- EXERCISE AIM
Any picture in the material should be left out, while all other lines are copied exactly.

- DATA BLOCK
[Start of section]

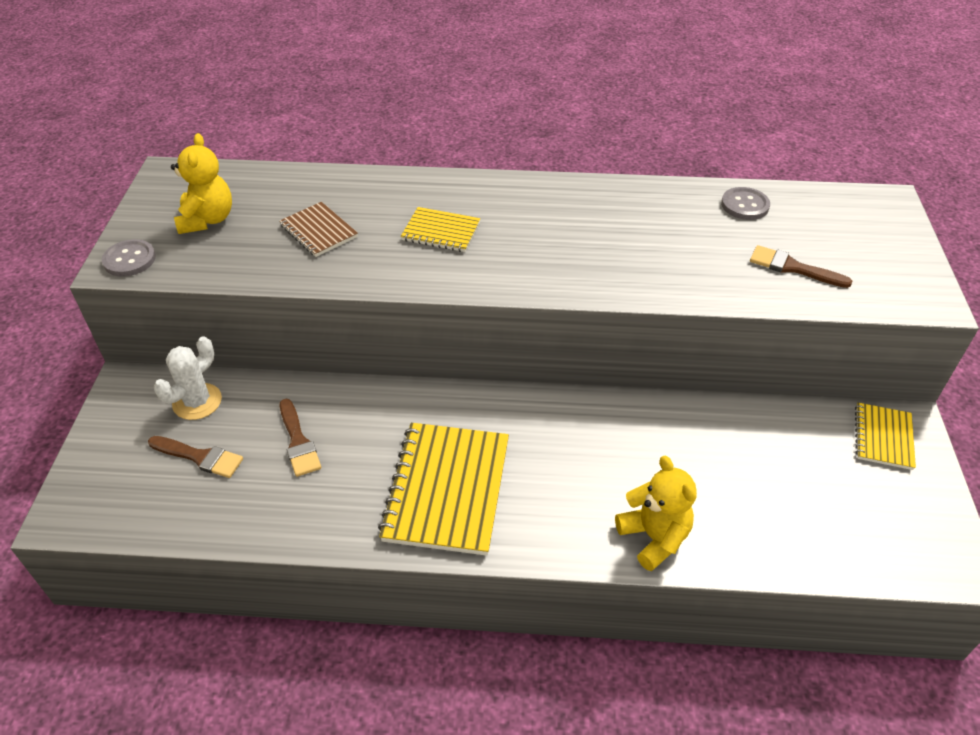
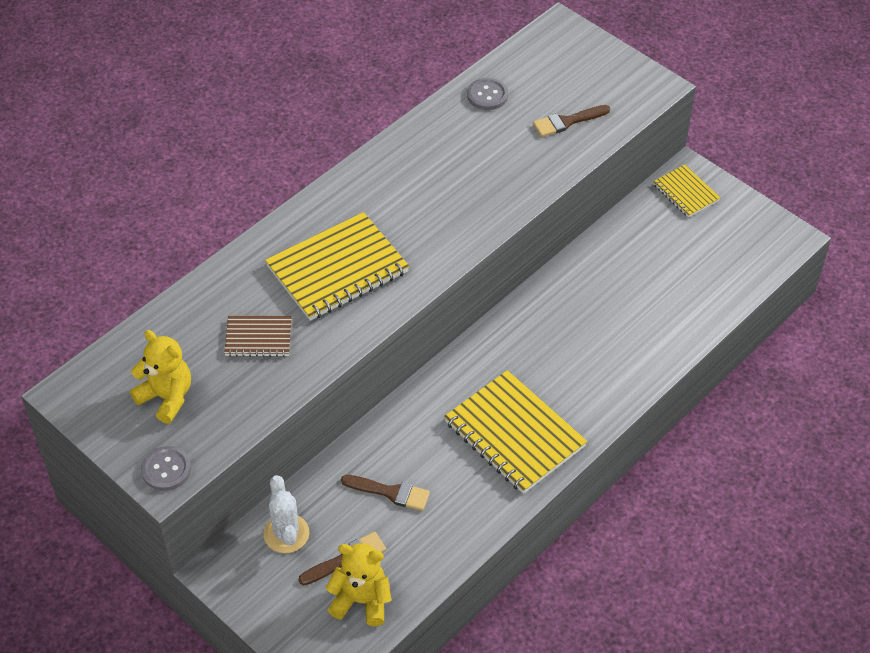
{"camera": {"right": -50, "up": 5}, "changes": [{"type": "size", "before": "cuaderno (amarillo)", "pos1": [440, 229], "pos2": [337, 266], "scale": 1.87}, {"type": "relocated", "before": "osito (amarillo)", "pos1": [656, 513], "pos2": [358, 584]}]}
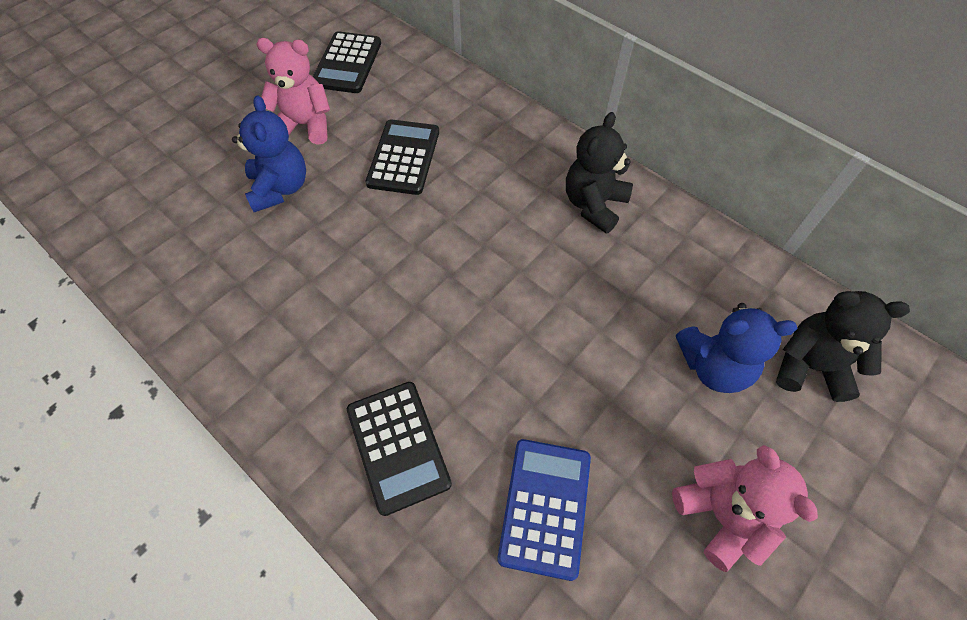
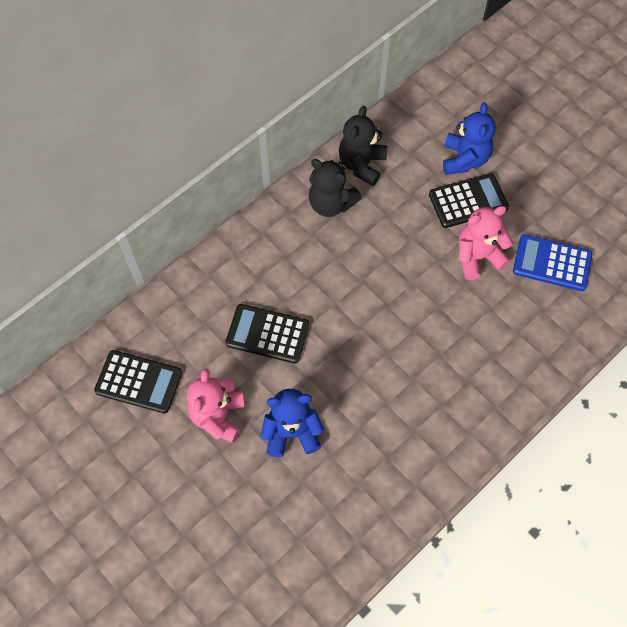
{"camera": {"right": -85, "up": 5}, "changes": [{"type": "relocated", "before": "osito (negro)", "pos1": [843, 346], "pos2": [363, 146]}, {"type": "relocated", "before": "calculadora (negro)", "pos1": [399, 449], "pos2": [469, 200]}, {"type": "relocated", "before": "osito (rosa)", "pos1": [745, 508], "pos2": [486, 243]}]}
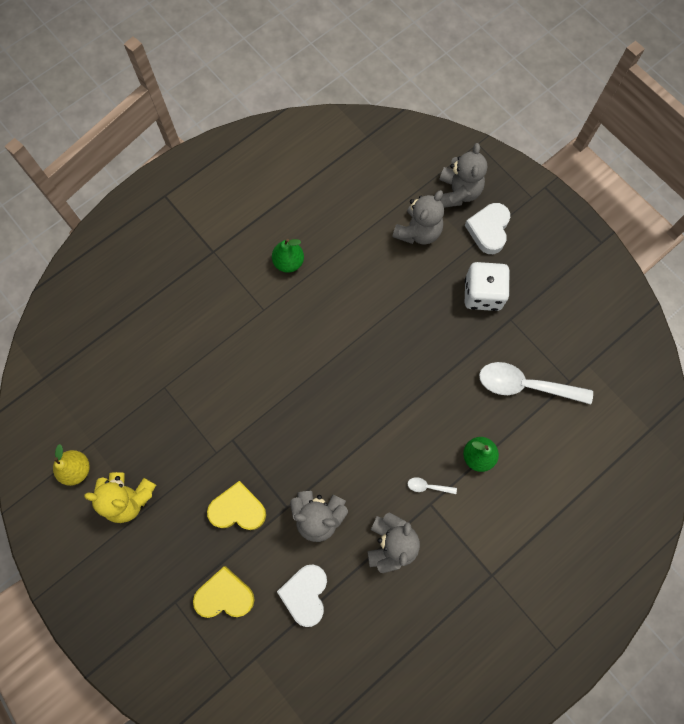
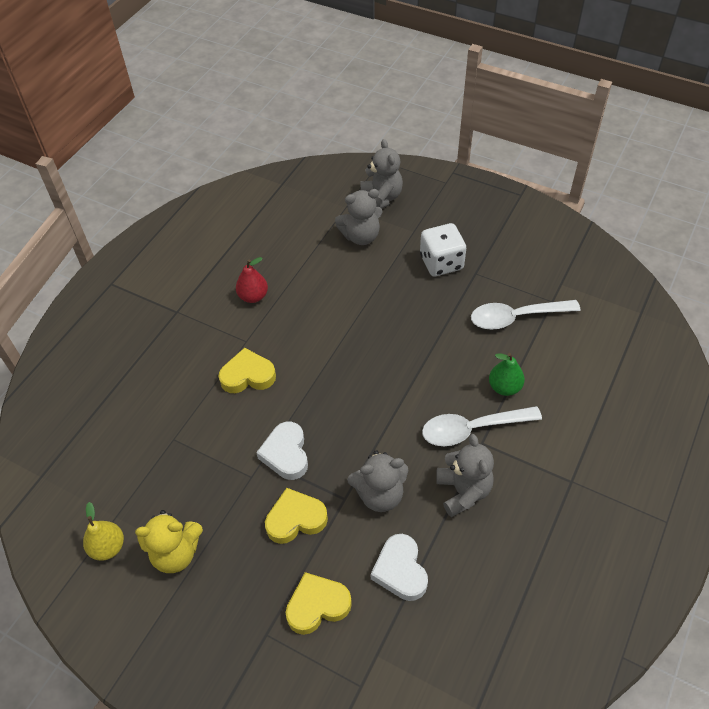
{"camera": {"right": -20, "up": -20}, "changes": [{"type": "spun", "before": "osito (gris)", "pos1": [418, 217], "pos2": [359, 217], "turn": 60}, {"type": "relocated", "before": "corazón (blanco)", "pos1": [487, 228], "pos2": [282, 451]}, {"type": "colour", "before": "pera (verde)", "after": "pera (rojo)", "pos1": [288, 256], "pos2": [252, 280]}, {"type": "size", "before": "cuchara (blanco)", "pos1": [432, 485], "pos2": [482, 426], "scale": 2.39}, {"type": "appeared", "after": "corazón (amarillo)", "pos2": [247, 370]}]}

[End of section]

- ANSWER TO THE EXERCISE
{"camera": {"right": -50, "up": 5}, "changes": [{"type": "size", "before": "cuaderno (amarillo)", "pos1": [440, 229], "pos2": [337, 266], "scale": 1.87}, {"type": "relocated", "before": "osito (amarillo)", "pos1": [656, 513], "pos2": [358, 584]}]}
{"camera": {"right": -85, "up": 5}, "changes": [{"type": "relocated", "before": "osito (negro)", "pos1": [843, 346], "pos2": [363, 146]}, {"type": "relocated", "before": "calculadora (negro)", "pos1": [399, 449], "pos2": [469, 200]}, {"type": "relocated", "before": "osito (rosa)", "pos1": [745, 508], "pos2": [486, 243]}]}
{"camera": {"right": -20, "up": -20}, "changes": [{"type": "spun", "before": "osito (gris)", "pos1": [418, 217], "pos2": [359, 217], "turn": 60}, {"type": "relocated", "before": "corazón (blanco)", "pos1": [487, 228], "pos2": [282, 451]}, {"type": "colour", "before": "pera (verde)", "after": "pera (rojo)", "pos1": [288, 256], "pos2": [252, 280]}, {"type": "size", "before": "cuchara (blanco)", "pos1": [432, 485], "pos2": [482, 426], "scale": 2.39}, {"type": "appeared", "after": "corazón (amarillo)", "pos2": [247, 370]}]}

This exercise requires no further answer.